### Material for this task
※ ※ ※
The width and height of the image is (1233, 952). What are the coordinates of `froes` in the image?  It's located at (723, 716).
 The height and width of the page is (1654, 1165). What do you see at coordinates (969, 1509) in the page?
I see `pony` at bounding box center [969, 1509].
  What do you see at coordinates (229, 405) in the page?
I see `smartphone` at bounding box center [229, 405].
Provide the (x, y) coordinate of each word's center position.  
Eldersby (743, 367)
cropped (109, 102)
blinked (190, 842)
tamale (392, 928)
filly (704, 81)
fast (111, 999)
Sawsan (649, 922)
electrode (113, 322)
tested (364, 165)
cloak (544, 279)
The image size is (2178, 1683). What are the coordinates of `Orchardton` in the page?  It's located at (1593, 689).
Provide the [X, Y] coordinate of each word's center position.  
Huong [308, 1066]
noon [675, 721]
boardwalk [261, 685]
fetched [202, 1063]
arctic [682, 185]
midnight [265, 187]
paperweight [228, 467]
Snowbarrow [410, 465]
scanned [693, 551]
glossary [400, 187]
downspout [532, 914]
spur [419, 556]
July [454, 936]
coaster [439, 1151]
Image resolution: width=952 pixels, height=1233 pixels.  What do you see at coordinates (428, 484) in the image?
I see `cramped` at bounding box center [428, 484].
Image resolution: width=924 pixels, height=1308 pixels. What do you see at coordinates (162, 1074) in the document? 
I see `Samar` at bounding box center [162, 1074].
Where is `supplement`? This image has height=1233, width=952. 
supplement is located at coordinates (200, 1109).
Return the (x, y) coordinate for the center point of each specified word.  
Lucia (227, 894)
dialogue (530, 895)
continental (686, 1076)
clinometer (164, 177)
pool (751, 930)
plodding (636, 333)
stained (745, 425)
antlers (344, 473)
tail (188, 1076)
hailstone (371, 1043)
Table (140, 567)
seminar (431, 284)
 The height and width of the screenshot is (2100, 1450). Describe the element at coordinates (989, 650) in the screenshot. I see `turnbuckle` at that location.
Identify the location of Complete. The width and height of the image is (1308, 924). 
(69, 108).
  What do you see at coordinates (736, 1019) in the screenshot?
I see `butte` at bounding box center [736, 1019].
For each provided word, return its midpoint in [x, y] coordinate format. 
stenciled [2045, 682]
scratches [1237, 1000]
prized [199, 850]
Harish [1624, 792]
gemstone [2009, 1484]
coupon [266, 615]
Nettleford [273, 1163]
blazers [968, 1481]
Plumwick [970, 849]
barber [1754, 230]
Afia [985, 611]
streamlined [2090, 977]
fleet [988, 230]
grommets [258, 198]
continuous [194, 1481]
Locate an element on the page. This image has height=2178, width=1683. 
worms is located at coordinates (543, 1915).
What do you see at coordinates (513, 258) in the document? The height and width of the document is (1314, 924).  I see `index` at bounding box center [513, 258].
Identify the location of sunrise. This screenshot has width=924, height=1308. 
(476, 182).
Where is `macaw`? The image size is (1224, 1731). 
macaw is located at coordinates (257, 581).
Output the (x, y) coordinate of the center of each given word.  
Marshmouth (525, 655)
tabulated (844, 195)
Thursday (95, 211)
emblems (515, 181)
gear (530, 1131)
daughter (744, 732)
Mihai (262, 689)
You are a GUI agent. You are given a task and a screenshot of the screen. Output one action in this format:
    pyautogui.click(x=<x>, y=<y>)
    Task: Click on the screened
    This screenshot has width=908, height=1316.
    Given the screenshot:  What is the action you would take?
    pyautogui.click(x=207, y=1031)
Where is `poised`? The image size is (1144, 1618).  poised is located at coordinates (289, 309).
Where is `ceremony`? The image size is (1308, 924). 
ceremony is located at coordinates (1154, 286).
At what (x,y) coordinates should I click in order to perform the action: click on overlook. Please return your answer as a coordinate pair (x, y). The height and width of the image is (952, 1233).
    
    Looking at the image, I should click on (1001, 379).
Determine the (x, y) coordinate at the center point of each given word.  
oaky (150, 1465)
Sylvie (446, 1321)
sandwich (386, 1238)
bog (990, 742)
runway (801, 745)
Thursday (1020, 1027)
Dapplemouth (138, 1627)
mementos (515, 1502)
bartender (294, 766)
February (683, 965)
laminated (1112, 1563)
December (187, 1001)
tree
※ ※ ※
### Exercise prompt
In the items above, replace "center position" with "midpoint" everywhere it occurs and reproduce every item with no other changes.

### Finished task
The width and height of the image is (1233, 952). What are the coordinates of `froes` in the image?  It's located at (723, 716).
 The height and width of the page is (1654, 1165). What do you see at coordinates (969, 1509) in the page?
I see `pony` at bounding box center [969, 1509].
  What do you see at coordinates (229, 405) in the page?
I see `smartphone` at bounding box center [229, 405].
Provide the (x, y) coordinate of each word's midpoint.  
Eldersby (743, 367)
cropped (109, 102)
blinked (190, 842)
tamale (392, 928)
filly (704, 81)
fast (111, 999)
Sawsan (649, 922)
electrode (113, 322)
tested (364, 165)
cloak (544, 279)
The image size is (2178, 1683). What are the coordinates of `Orchardton` in the page?  It's located at (1593, 689).
Provide the [X, Y] coordinate of each word's midpoint.  
Huong [308, 1066]
noon [675, 721]
boardwalk [261, 685]
fetched [202, 1063]
arctic [682, 185]
midnight [265, 187]
paperweight [228, 467]
Snowbarrow [410, 465]
scanned [693, 551]
glossary [400, 187]
downspout [532, 914]
spur [419, 556]
July [454, 936]
coaster [439, 1151]
Image resolution: width=952 pixels, height=1233 pixels.  What do you see at coordinates (428, 484) in the image?
I see `cramped` at bounding box center [428, 484].
Image resolution: width=924 pixels, height=1308 pixels. What do you see at coordinates (162, 1074) in the document? 
I see `Samar` at bounding box center [162, 1074].
Where is `supplement`? This image has height=1233, width=952. 
supplement is located at coordinates (200, 1109).
Return the (x, y) coordinate for the center point of each specified word.  
Lucia (227, 894)
dialogue (530, 895)
continental (686, 1076)
clinometer (164, 177)
pool (751, 930)
plodding (636, 333)
stained (745, 425)
antlers (344, 473)
tail (188, 1076)
hailstone (371, 1043)
Table (140, 567)
seminar (431, 284)
 The height and width of the screenshot is (2100, 1450). Describe the element at coordinates (989, 650) in the screenshot. I see `turnbuckle` at that location.
Identify the location of Complete. The width and height of the image is (1308, 924). 
(69, 108).
  What do you see at coordinates (736, 1019) in the screenshot?
I see `butte` at bounding box center [736, 1019].
For each provided word, return its midpoint in [x, y] coordinate format. 
stenciled [2045, 682]
scratches [1237, 1000]
prized [199, 850]
Harish [1624, 792]
gemstone [2009, 1484]
coupon [266, 615]
Nettleford [273, 1163]
blazers [968, 1481]
Plumwick [970, 849]
barber [1754, 230]
Afia [985, 611]
streamlined [2090, 977]
fleet [988, 230]
grommets [258, 198]
continuous [194, 1481]
Locate an element on the page. This image has height=2178, width=1683. 
worms is located at coordinates (543, 1915).
What do you see at coordinates (513, 258) in the document? The height and width of the document is (1314, 924).  I see `index` at bounding box center [513, 258].
Identify the location of sunrise. This screenshot has width=924, height=1308. 
(476, 182).
Where is `macaw`? The image size is (1224, 1731). 
macaw is located at coordinates (257, 581).
Output the (x, y) coordinate of the center of each given word.  
Marshmouth (525, 655)
tabulated (844, 195)
Thursday (95, 211)
emblems (515, 181)
gear (530, 1131)
daughter (744, 732)
Mihai (262, 689)
You are a GUI agent. You are given a task and a screenshot of the screen. Output one action in this format:
    pyautogui.click(x=<x>, y=<y>)
    Task: Click on the screened
    This screenshot has width=908, height=1316.
    Given the screenshot:  What is the action you would take?
    pyautogui.click(x=207, y=1031)
Where is `poised`? The image size is (1144, 1618).  poised is located at coordinates (289, 309).
Where is `ceremony`? The image size is (1308, 924). 
ceremony is located at coordinates (1154, 286).
At what (x,y) coordinates should I click in order to perform the action: click on overlook. Please return your answer as a coordinate pair (x, y). The height and width of the image is (952, 1233).
    
    Looking at the image, I should click on (1001, 379).
Determine the (x, y) coordinate at the center point of each given word.  
oaky (150, 1465)
Sylvie (446, 1321)
sandwich (386, 1238)
bog (990, 742)
runway (801, 745)
Thursday (1020, 1027)
Dapplemouth (138, 1627)
mementos (515, 1502)
bartender (294, 766)
February (683, 965)
laminated (1112, 1563)
December (187, 1001)
tree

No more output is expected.